* **TASK PROMPT**:
Look below for the line with "The kusatel (white)", then repeat it and all lines after it, exactly, minus any pictures.

* **THE DATA**:
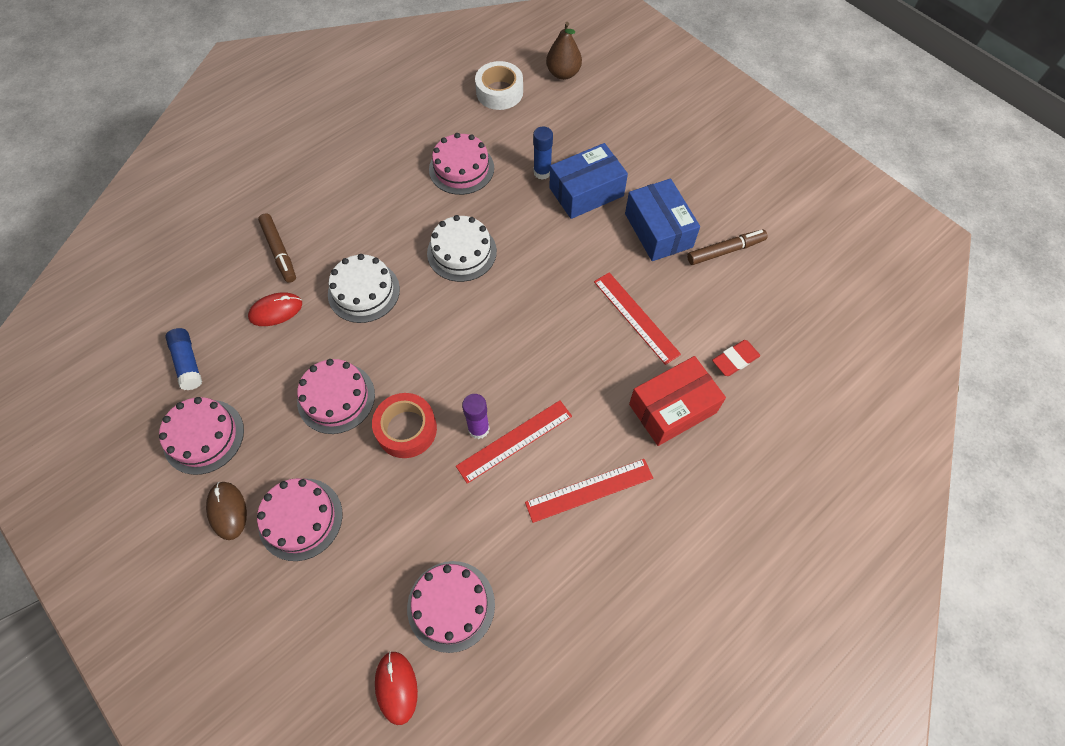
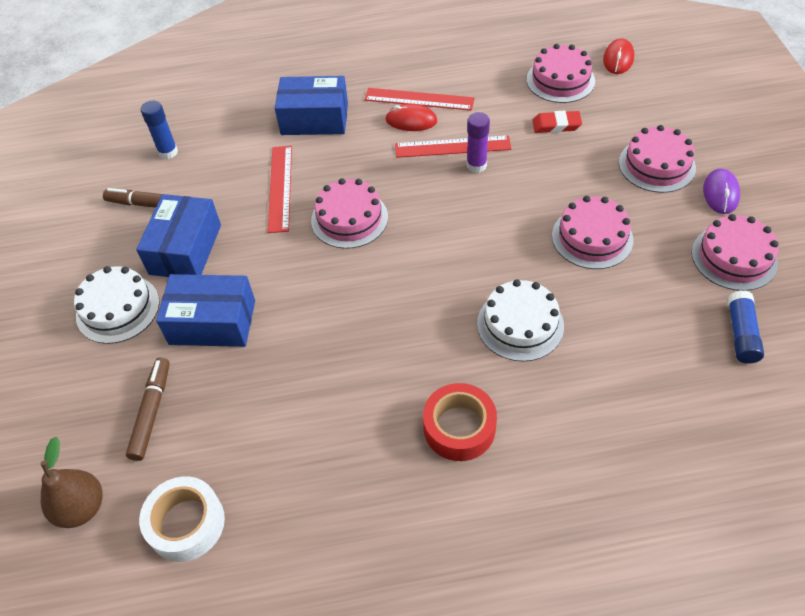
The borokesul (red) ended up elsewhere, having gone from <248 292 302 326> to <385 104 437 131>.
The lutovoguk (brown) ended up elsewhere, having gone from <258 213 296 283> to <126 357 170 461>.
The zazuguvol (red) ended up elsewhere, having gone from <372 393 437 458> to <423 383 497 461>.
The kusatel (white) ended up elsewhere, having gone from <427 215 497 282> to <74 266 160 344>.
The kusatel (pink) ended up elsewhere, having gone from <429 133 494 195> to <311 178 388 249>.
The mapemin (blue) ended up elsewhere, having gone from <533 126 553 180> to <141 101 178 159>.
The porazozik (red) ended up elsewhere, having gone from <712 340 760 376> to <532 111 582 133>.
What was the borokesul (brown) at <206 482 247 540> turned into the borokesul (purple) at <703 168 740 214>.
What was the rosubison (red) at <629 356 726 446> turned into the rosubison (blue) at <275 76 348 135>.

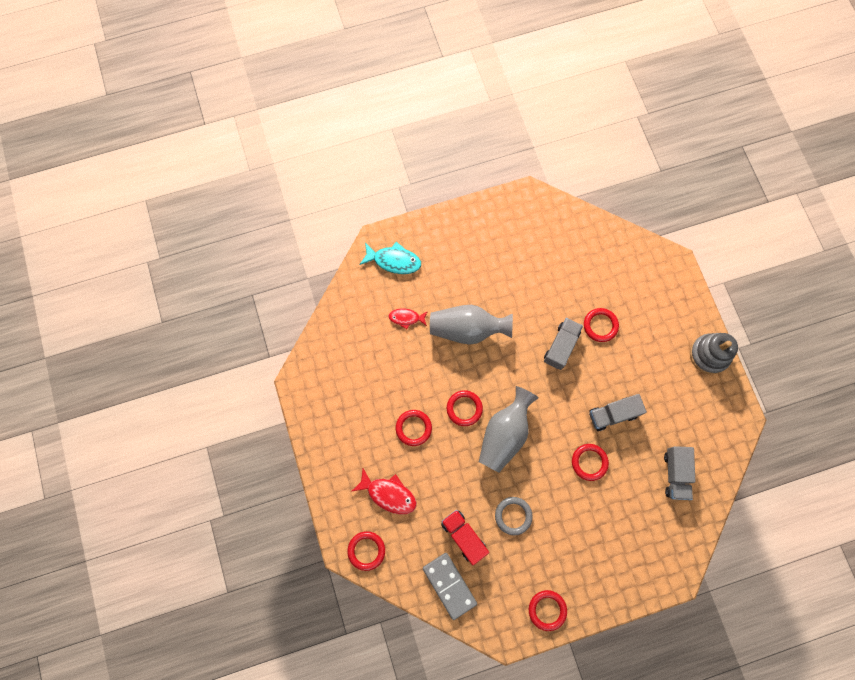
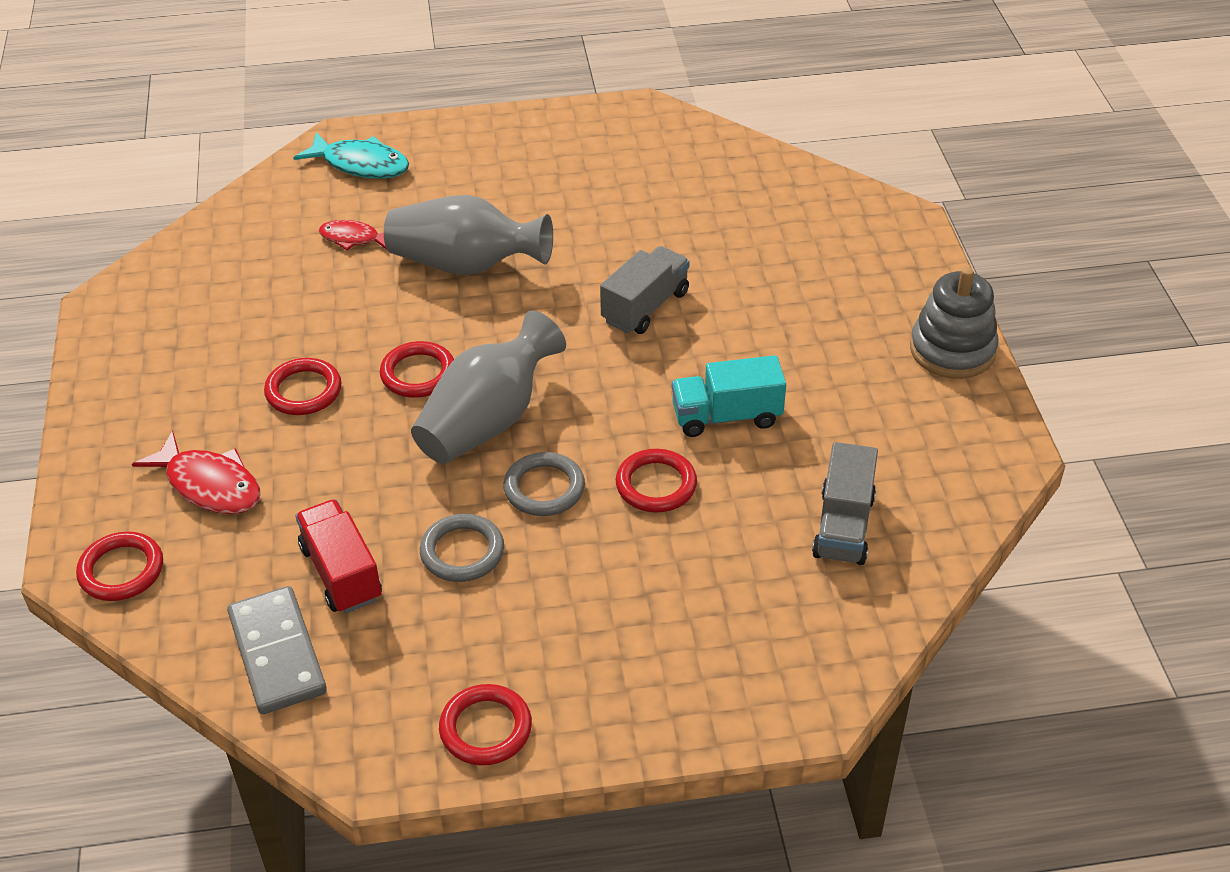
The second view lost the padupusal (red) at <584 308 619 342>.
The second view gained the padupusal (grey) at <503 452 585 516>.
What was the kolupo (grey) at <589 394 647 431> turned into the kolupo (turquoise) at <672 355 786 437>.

* **RESPONSE**:
The kusatel (white) ended up elsewhere, having gone from <427 215 497 282> to <74 266 160 344>.
The kusatel (pink) ended up elsewhere, having gone from <429 133 494 195> to <311 178 388 249>.
The mapemin (blue) ended up elsewhere, having gone from <533 126 553 180> to <141 101 178 159>.
The porazozik (red) ended up elsewhere, having gone from <712 340 760 376> to <532 111 582 133>.
What was the borokesul (brown) at <206 482 247 540> turned into the borokesul (purple) at <703 168 740 214>.
What was the rosubison (red) at <629 356 726 446> turned into the rosubison (blue) at <275 76 348 135>.

The second view lost the padupusal (red) at <584 308 619 342>.
The second view gained the padupusal (grey) at <503 452 585 516>.
What was the kolupo (grey) at <589 394 647 431> turned into the kolupo (turquoise) at <672 355 786 437>.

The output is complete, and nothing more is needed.